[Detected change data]
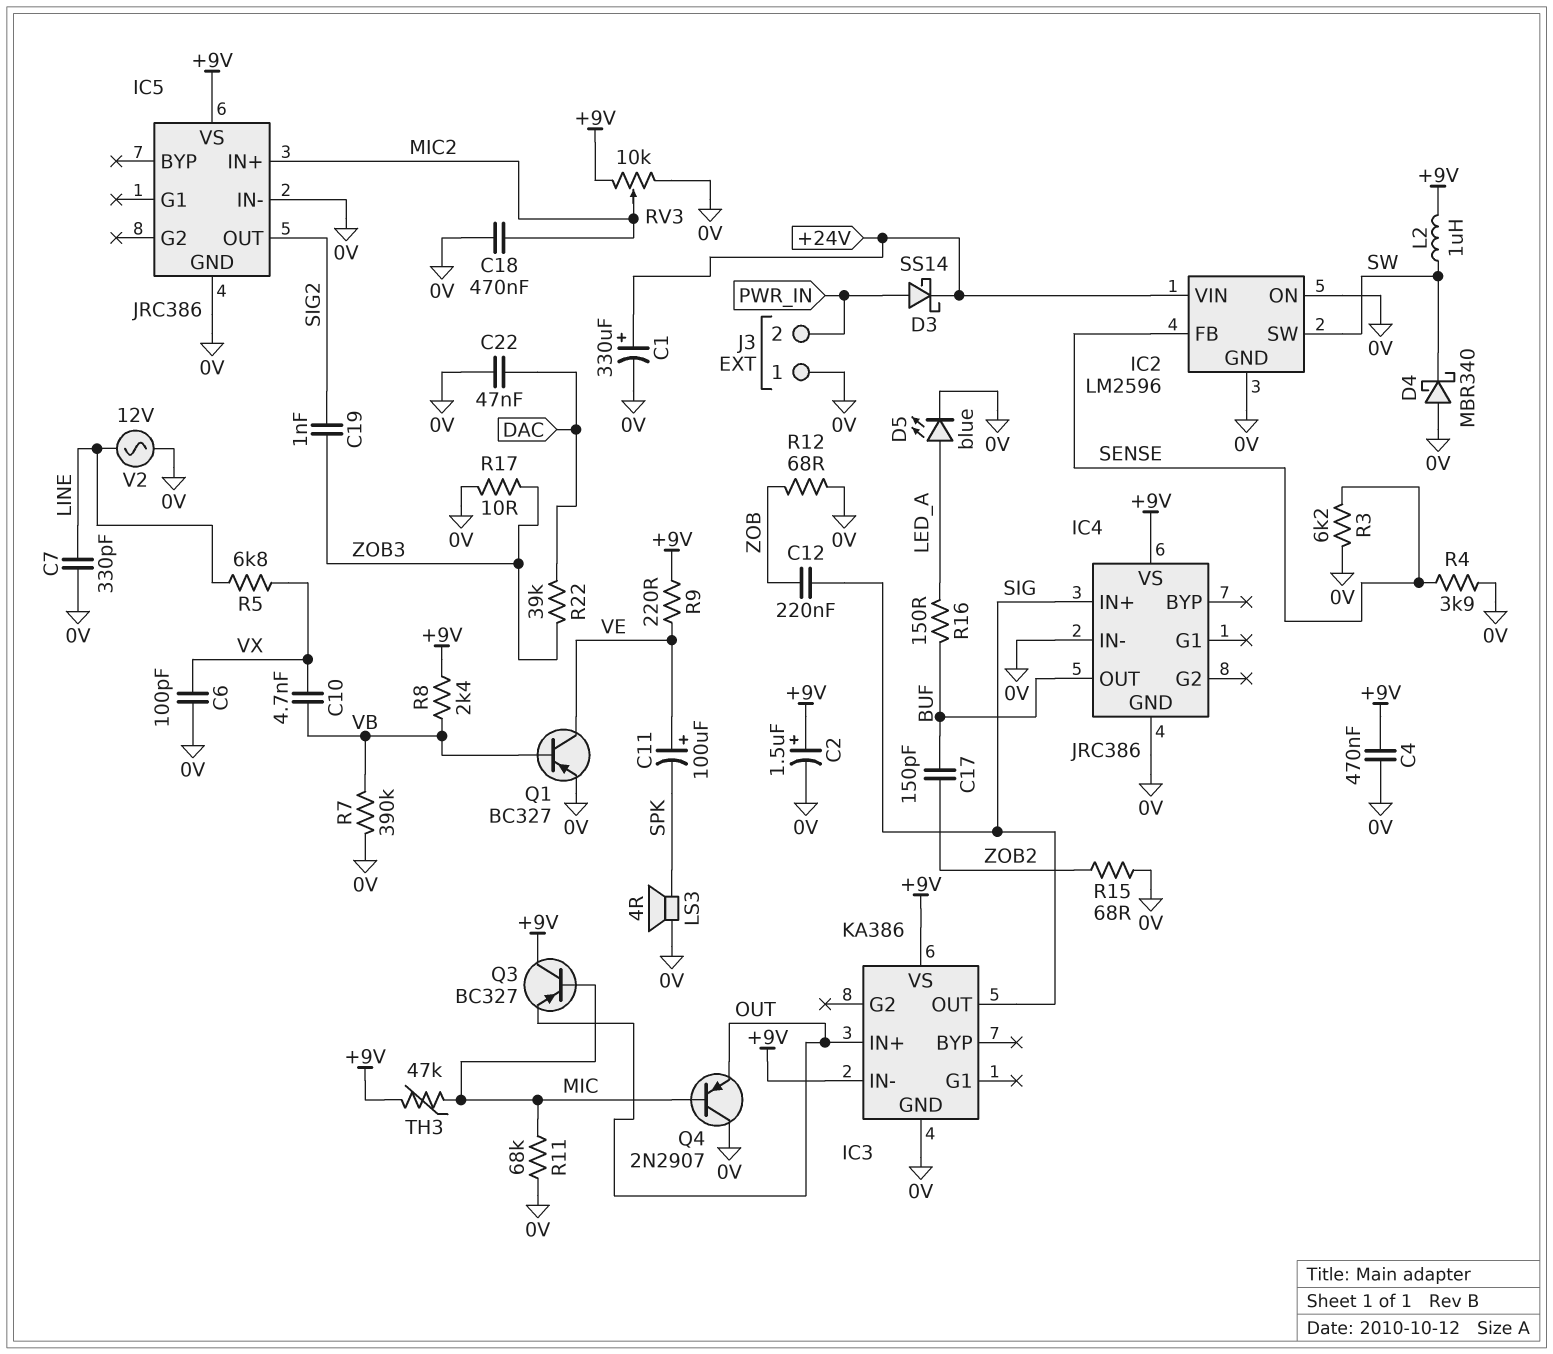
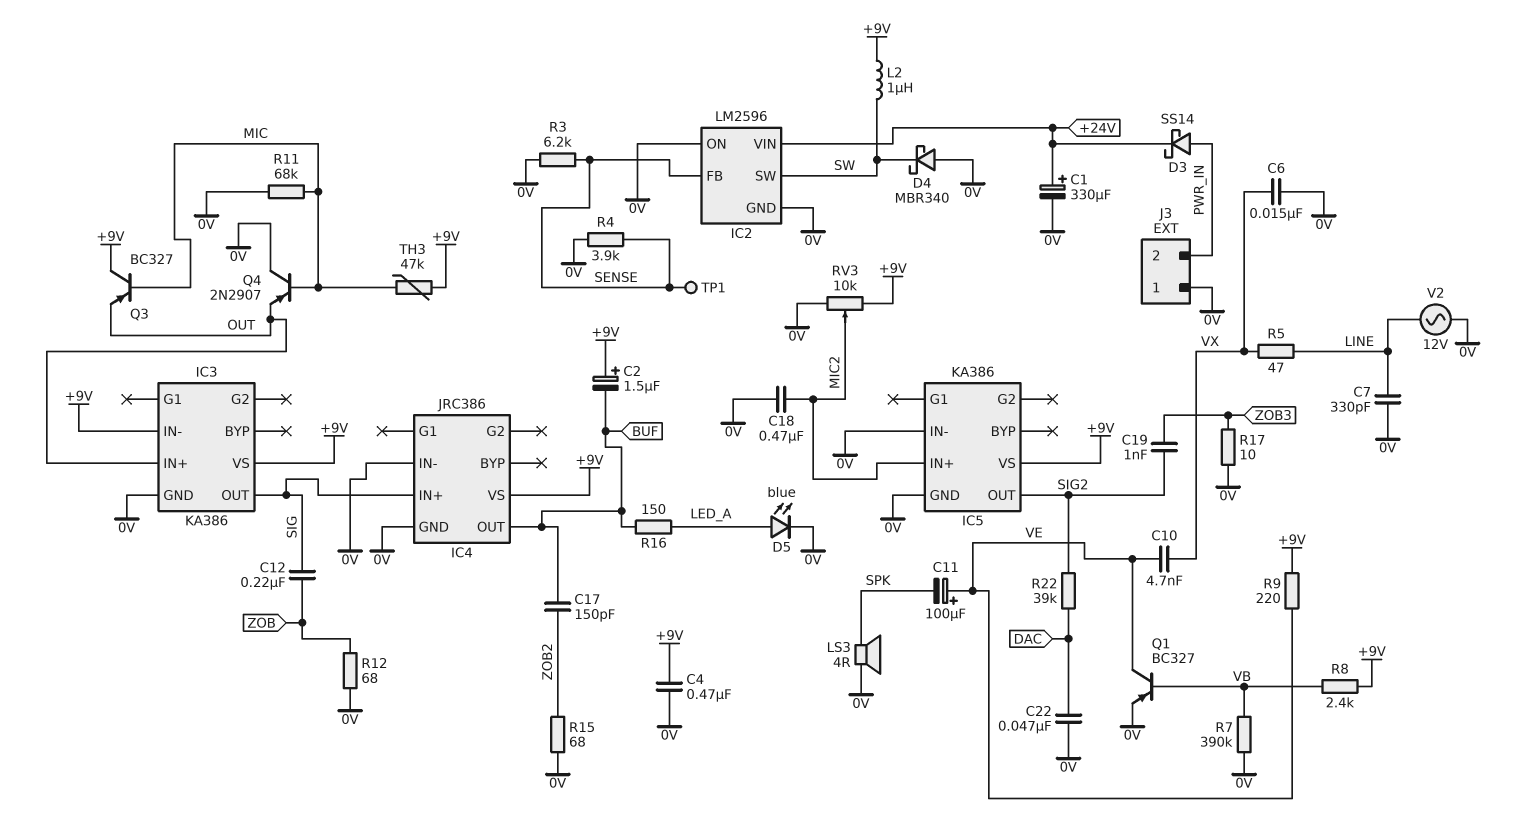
C2: 1.5uF (plus +9V, minus 0V) -> 1.5uF (plus +9V, minus BUF)
C6: 100pF (0V, VX) -> 15nF (0V, VX)
C10: 4.7nF (VB, VX) -> 4.7nF (VE, VX)
IC5: JRC386 -> KA386
R5: 6.8k (LINE, VX) -> 47 (LINE, VX)
R22: 39k (DAC, ZOB3) -> 39k (DAC, SIG2)
TP1: none -> test point (SENSE)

**ACTION ITEM**. Reproduce the lines above exactly, please, but not the pictures in them.

**THE ANSWER**.
C2: 1.5uF (plus +9V, minus 0V) -> 1.5uF (plus +9V, minus BUF)
C6: 100pF (0V, VX) -> 15nF (0V, VX)
C10: 4.7nF (VB, VX) -> 4.7nF (VE, VX)
IC5: JRC386 -> KA386
R5: 6.8k (LINE, VX) -> 47 (LINE, VX)
R22: 39k (DAC, ZOB3) -> 39k (DAC, SIG2)
TP1: none -> test point (SENSE)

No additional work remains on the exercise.